-- Start Supplied material --
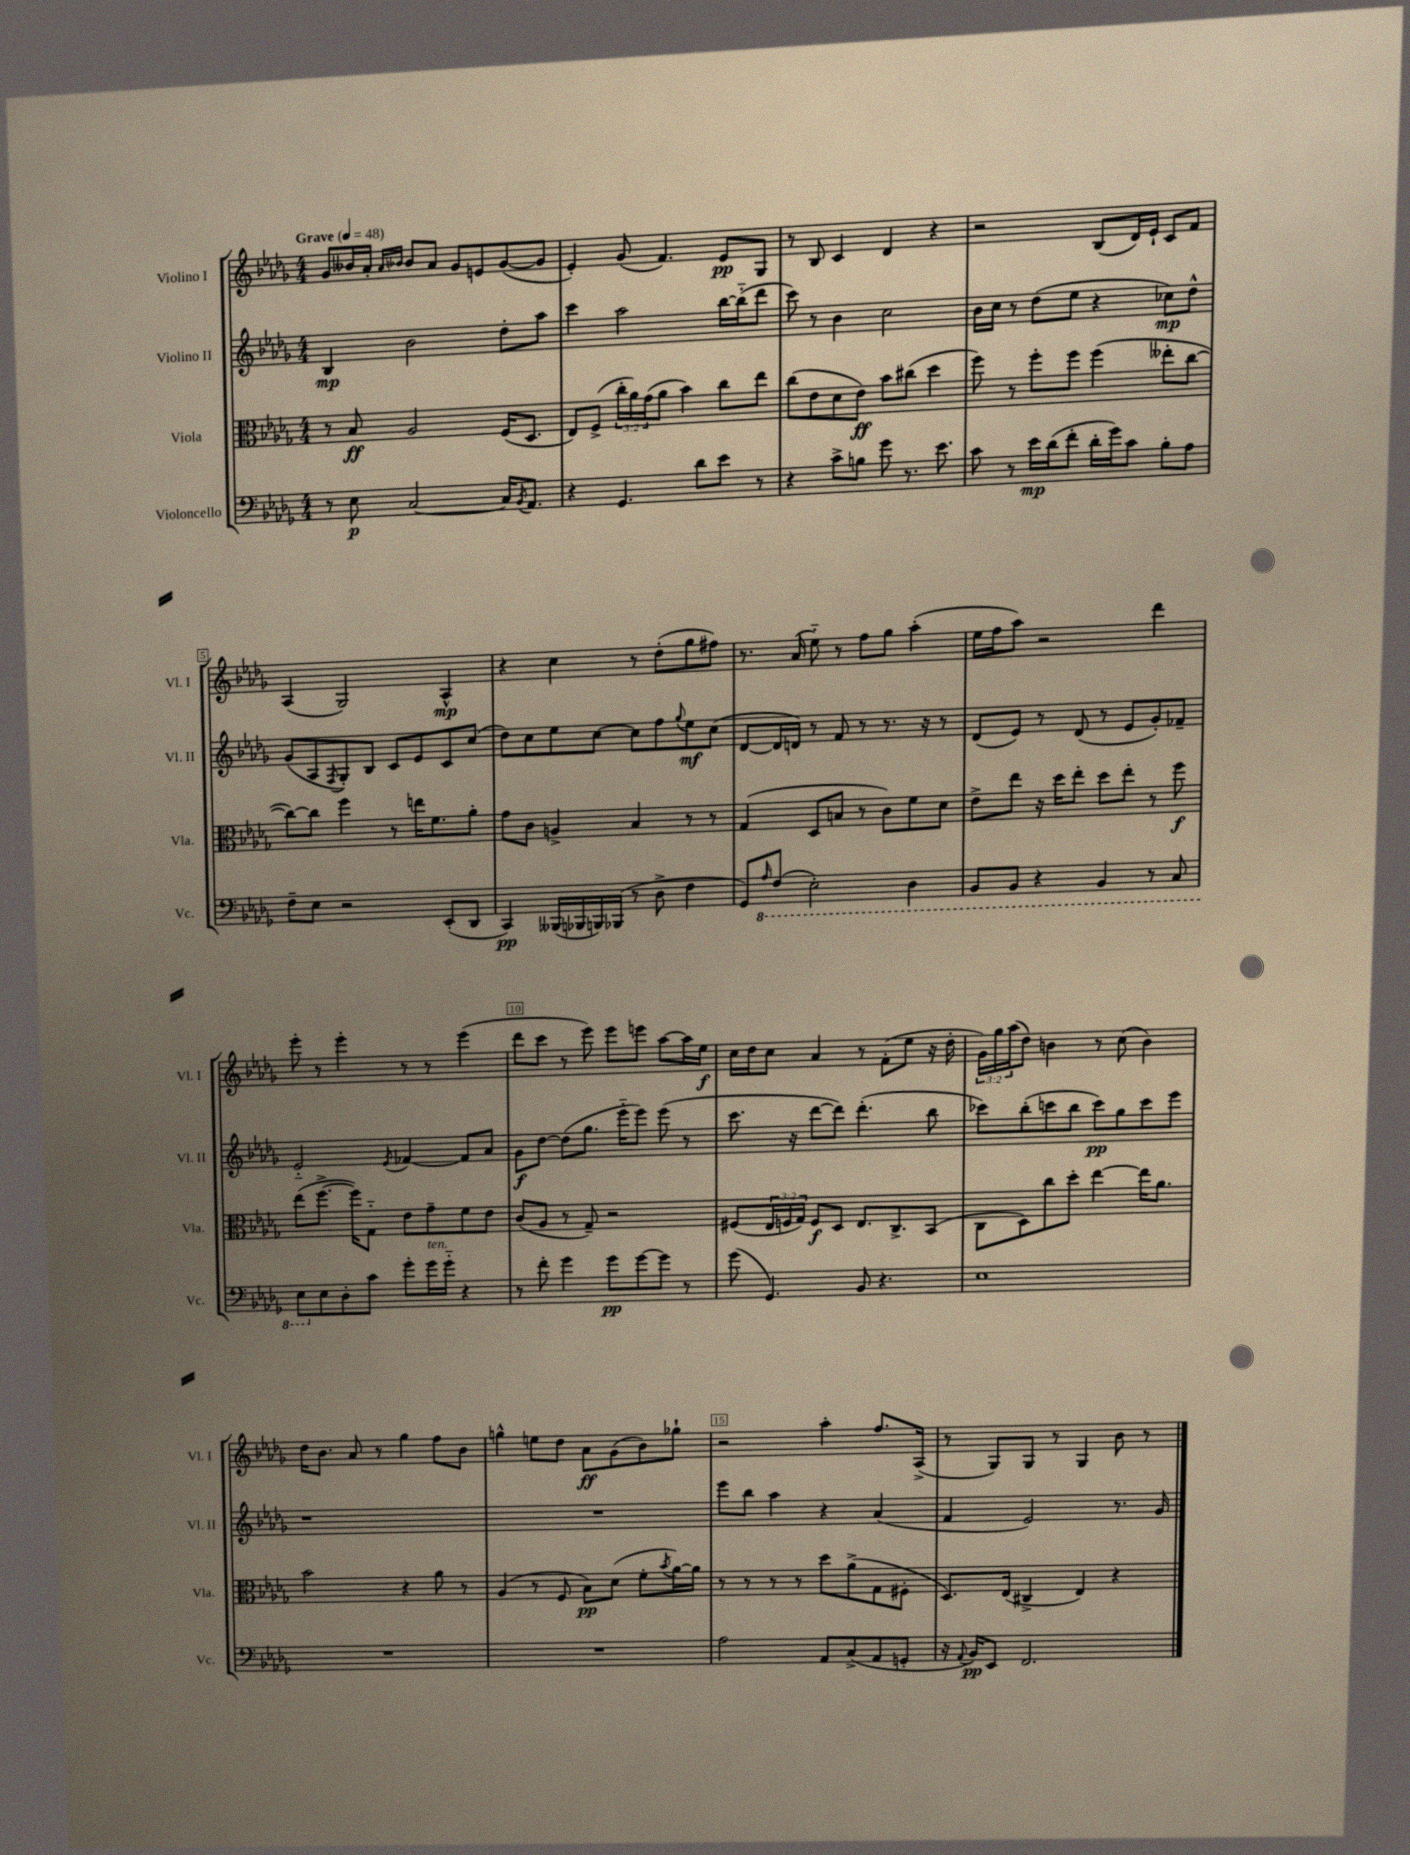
<<
\new StaffGroup <<
\new Staff = "s0" \with { instrumentName = "Violino I" shortInstrumentName = "Vl. I" } {
    \clef treble \key des \major \numericTimeSignature \time 4/4 \override Staff.TupletNumber.text = #tuplet-number::calc-fraction-text \tempo "Grave" 4 = 48
    ges'8 beses'16 aes'16-. \grace { aes'16 bes'16 } bes'8 aes'8 ges'8 e'8 ges'8~( ges'8 |
    ees'4-.) ges'8( f'4.) ees'8\pp ges8 |
    r8 bes8 c'4 des'4 r4 |
    r2 bes8( des'16) ees'16-! c'8 f'8 |
    aes4( ges2) aes4-^\mp |
    r4 c''4 r8 des''8-.( ges''8 fis''8) |
    r8. aes'16( ees''8-_) r8 f''8 ges''8 aes''4-.( |
    ees''16 f''16 aes''8) r2 des'''4 |
    ees'''8-. r8 ees'''4-. r8 r8 ees'''4( |
    des'''8 c'''8 r8 ees'''8) ees'''8 e'''8 aes''8~ aes''16 ees''16\f |
    c''16 des''16 c''8 aes'4 r8 f'8-.( ees''8 r16 des''16-. |
    \tuplet 3/2 { ges'16) ges''16 aes''16( } des''8) b'4 r8 c''8( b'4) |
    des''16 bes'8. aes'8 r8 ges''4 f''8 bes'8 |
    g''4-^ e''8 des''8 aes'8\ff ges'8( bes'8) ges''8-! |
    r2 aes''4-. f''8. aes16->( |
    r8 ges8) ges8 r8 ges4 bes'8 r8 \bar "|." |
}
\new Staff = "s1" \with { instrumentName = "Violino II" shortInstrumentName = "Vl. II" } {
    \clef treble \key des \major \numericTimeSignature \time 4/4
    bes4\mp bes'2 des''8-. aes''8 |
    c'''4 aes''2 bes''16~ bes''16-_( des'''8 |
    c'''8) r8 bes'4 c''2 |
    bes'16 c''16 r8 des''8( ees''8 r4 ces''8\mp) des''8-^ |
    ges'8( aes8 \acciaccatura { f8 } ges8-.) bes8 c'8 ees'8 c'8 c''8( |
    des''8) c''8 ees''8 c''8~ c''8 f''8 \appoggiatura { ges''8 } ees''8\mf c''8( |
    des'8~ des'16 d'16) r8 f'8 r8 r8. r16 r8 |
    des'8( ees'8) r8 des'8( r8 ees'8 ges'8-.) fes'8-- |
    ees'2-_ \acciaccatura { ees'8 } fes'4~ fes'8 aes'8 |
    ges'8\f des''8~ des''8( ges''8. ees'''16-_ ees'''8) ees'''8( r8 |
    c'''8. r16 des'''8~ des'''8) des'''4.-.( bes''8 |
    ces'''8) bes''8-.( c'''8 bes''8 c'''8\pp) ges''8 c'''8 ees'''8 |
    r1 |
    R1 |
    ees'''8 bes''8 aes''4 r4 aes'4( |
    f'4 ees'2) r8. ges'16 \bar "|." |
}
\new Staff = "s2" \with { instrumentName = "Viola" shortInstrumentName = "Vla." } {
    \clef alto \key des \major \numericTimeSignature \time 4/4 \override Staff.TupletNumber.text = #tuplet-number::calc-fraction-text
    r8 bes8\ff aes2 f16( des8. |
    ees8) f8->( \tuplet 3/2 { c''16-. aes'16) ges'16( } aes'8 bes'4) c''8 ees''8 |
    c''8( ees'8 des'8 ees'8\ff) bes'8 cis''8( des''4 |
    f''8) r8 f''8-. f''8 f''4( eeses''8-. c''8~ |
    c''8~) c''8 f''4 r8 e''16 f'8. aes'8-. |
    ges'8 c'8 a4-> bes4 r8 r8 |
    ges4( des8 b8 r8 c'8) f'8 des'8 |
    ees'8-> ees''8 r16 des''16 ees''8-. des''8 ees''8-. r8 f''8\f |
    ees''8( f''8.~-> f''16) ges8-_ ees'8 ges'8-- f'8 ees'8 |
    c'8( aes8 r8 ges8--) r2 |
    fis8( \tuplet 3/2 { ees16 f16 ges16) } f8\f des8 ees8. c8.-> bes,8( |
    c8 des8) c''8 des''8-. ees''4~ ees''16 aes'8. |
    bes'2 r4 aes'8 r8 |
    aes4( r8 f8 bes8\pp) des'8( f'8-. \acciaccatura { bes'8 } aes'16~) aes'16 |
    r8 r8 r8 r8 des''8 aes'8->( ges8 fis8-. |
    des8.) ees16( cis4-> ees4) r4 \bar "|." |
}
\new Staff = "s3" \with { instrumentName = "Violoncello" shortInstrumentName = "Vc." } {
    \clef bass \key des \major \numericTimeSignature \time 4/4
    r8 ees8\p c2~ c16 \acciaccatura { bes,8 } aes,8. |
    r4 ges,4. des'8 ees'8 r8 |
    r4 c'8-> b8 ges'8 r8. ees'8. |
    c'8 r8 ees'16\mp des'16( f'8-. des'16-. ges'16) c'8 bes8-. aes8 |
    f8-- ees8 r2 ees,8-.( des,8 |
    c,4\pp) beses,,16( bes,,16 b,,16) bes,,16( r8 des8-> f4 |
    ges,8) \ottava #-1 \grace { aes,16 } f,8( ees,2-.) des,4 |
    bes,,8 bes,,8 r4 bes,,4 r8 c,8 |
    ees,8 \ottava #0 ees8 des8-. c'8 ges'8-. ges'16^\markup { \italic "ten." } ges'16-_ r4 |
    r8 f'8-. ges'4 ges'8\pp ges'8~ ges'8 r8 |
    ges'8( ges,4.) bes,8 r4. |
    ees1 |
    R1 |
    R1 |
    aes2 aes,8 c8->( aes,8 g,8-. |
    r16 \appoggiatura { aes,8 } bes,16\pp) ees,8 f,2. \bar "|." |
}
>>
>>
\layout { \context { \Score \override BarNumber.break-visibility = ##(#f #t #t) barNumberVisibility = #(every-nth-bar-number-visible 5) \override BarNumber.stencil = #(make-stencil-boxer 0.1 0.3 ly:text-interface::print) } }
-- End Supplied material --
## Problem to work on
Collect every line of the rows above that contains the word "grace", matching case exactly.

## Full solution
    ges'8 beses'16 aes'16-. \grace { aes'16 bes'16 } bes'8 aes'8 ges'8 e'8 ges'8~( ges'8 |
    ges,8) \ottava #-1 \grace { aes,16 } f,8( ees,2-.) des,4 |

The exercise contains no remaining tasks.